_PROBLEM REQUIREMENTS:_ Copy, from the entries below, each line where the word "brick" can be found.
**** INPUT DATA
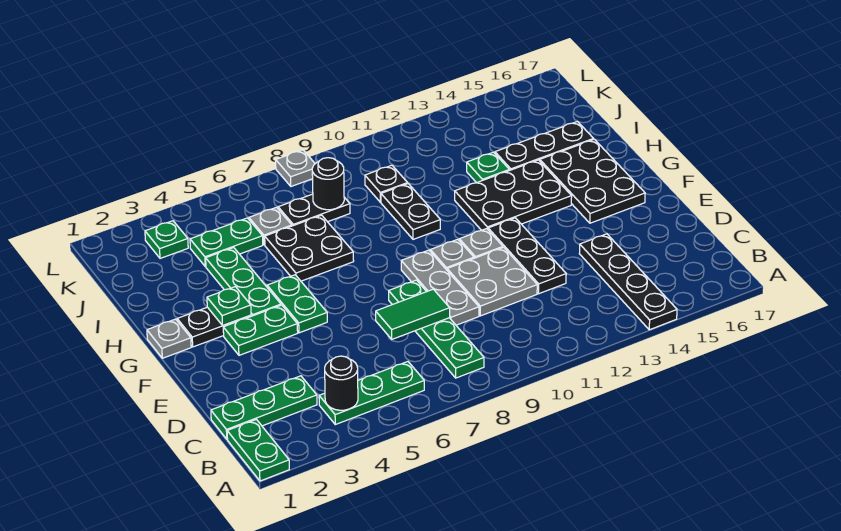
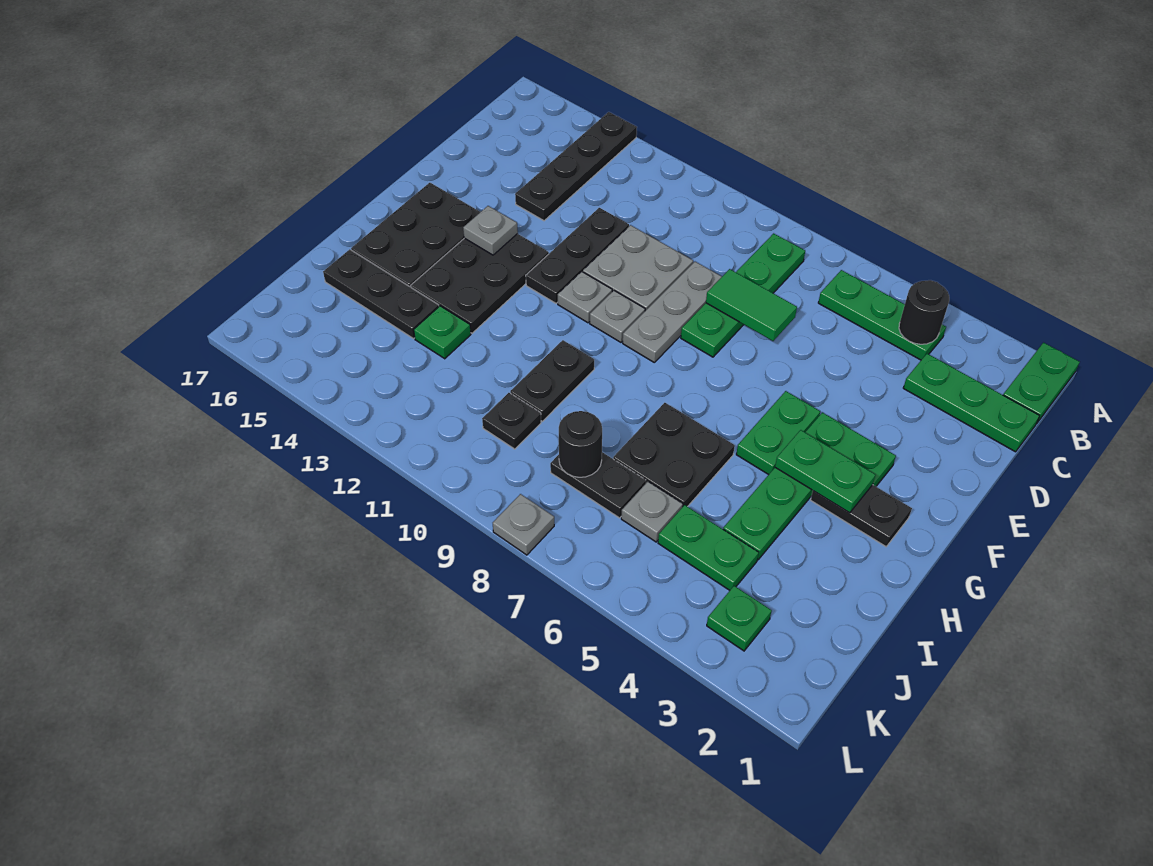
grey 1x1 plate [147,319,191,358] -> grey 1x1 plate moved to [463,206,518,255]
green 1x1 plate [207,287,251,326] -> green 1x2 plate [775,430,875,513]
black 2x3 plate [455,160,572,230] -> black 2x3 plate turned to [411,234,549,333]

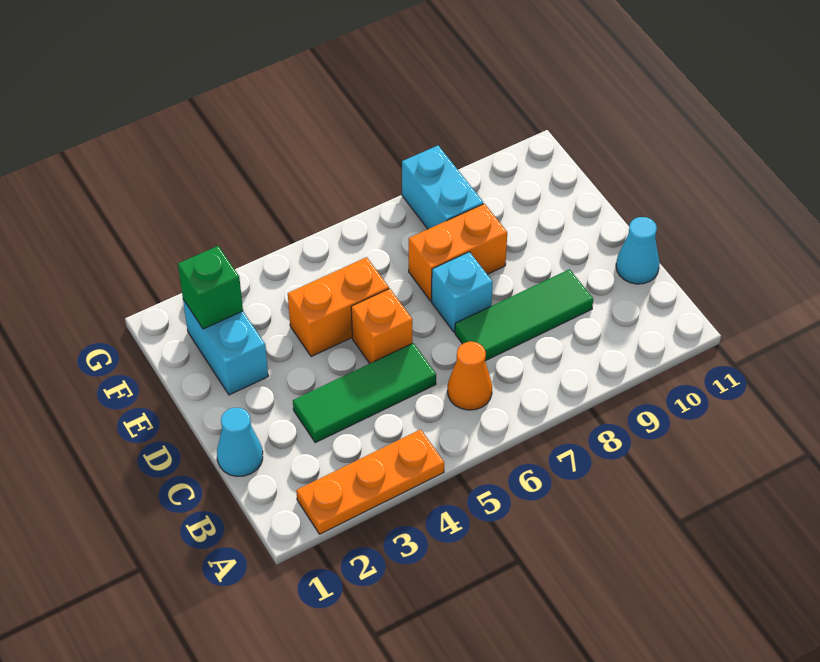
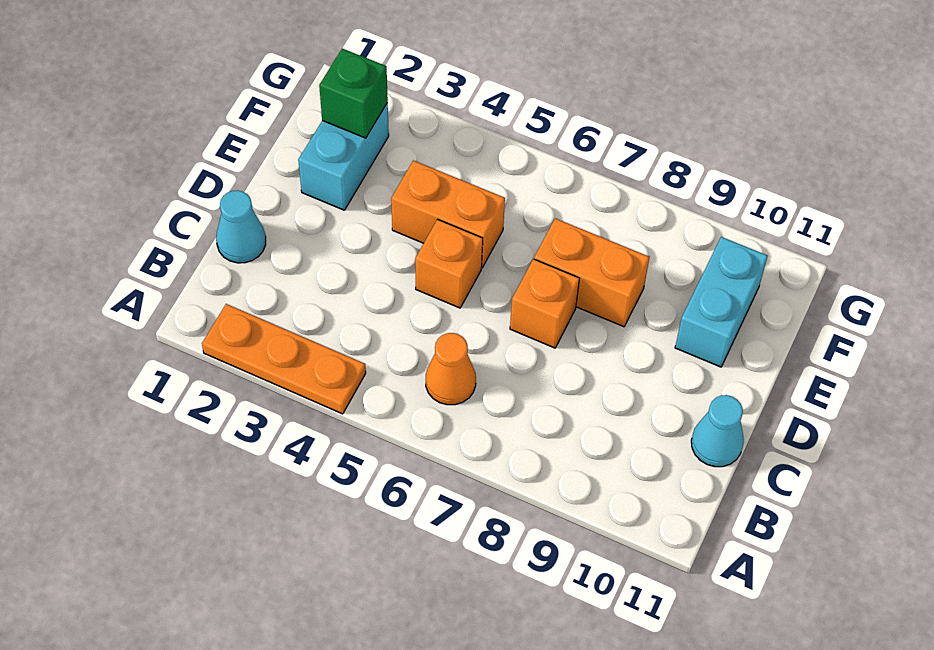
green 1x3 tile [293,343,436,443] -> none
green 1x3 tile [455,269,593,361] -> none
cyan 1x1 brick [431,252,493,332] -> orange 1x1 brick [510,259,579,348]
cyan 1x2 brick [402,146,483,229] -> cyan 1x2 brick moved to [675,237,767,367]

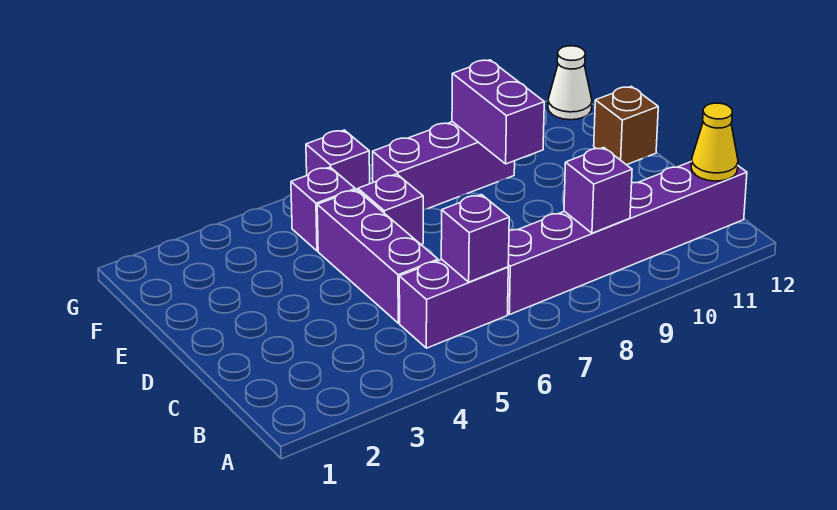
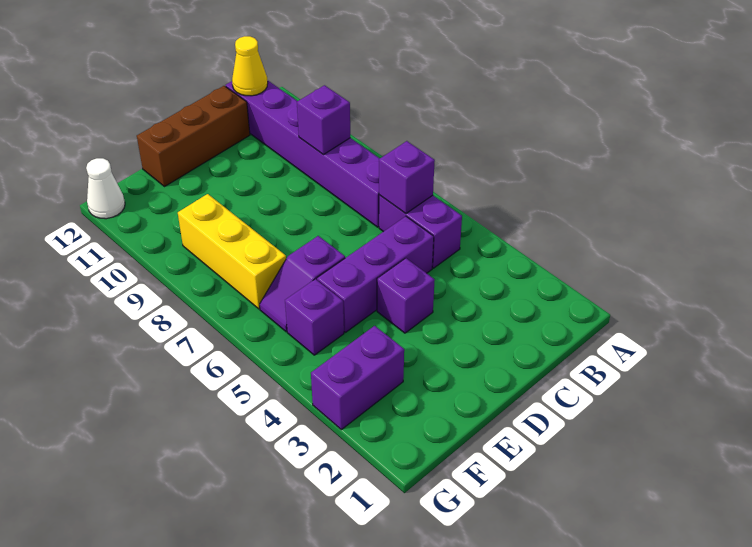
purple 1x2 brick [452,60,544,164] -> purple 1x2 brick moved to [311,326,404,430]
brown 1x1 brick [594,86,658,165] -> brown 1x3 brick [137,86,250,187]
purple 1x3 brick [373,122,515,210] -> yellow 1x3 brick [178,194,286,309]
purple 1x1 brick [306,130,370,190] -> purple 1x1 brick moved to [377,258,435,333]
********
_RESPONSE AREA:_
cyan 1x1 brick [431,252,493,332] -> orange 1x1 brick [510,259,579,348]
cyan 1x2 brick [402,146,483,229] -> cyan 1x2 brick moved to [675,237,767,367]
purple 1x2 brick [452,60,544,164] -> purple 1x2 brick moved to [311,326,404,430]
brown 1x1 brick [594,86,658,165] -> brown 1x3 brick [137,86,250,187]
purple 1x3 brick [373,122,515,210] -> yellow 1x3 brick [178,194,286,309]
purple 1x1 brick [306,130,370,190] -> purple 1x1 brick moved to [377,258,435,333]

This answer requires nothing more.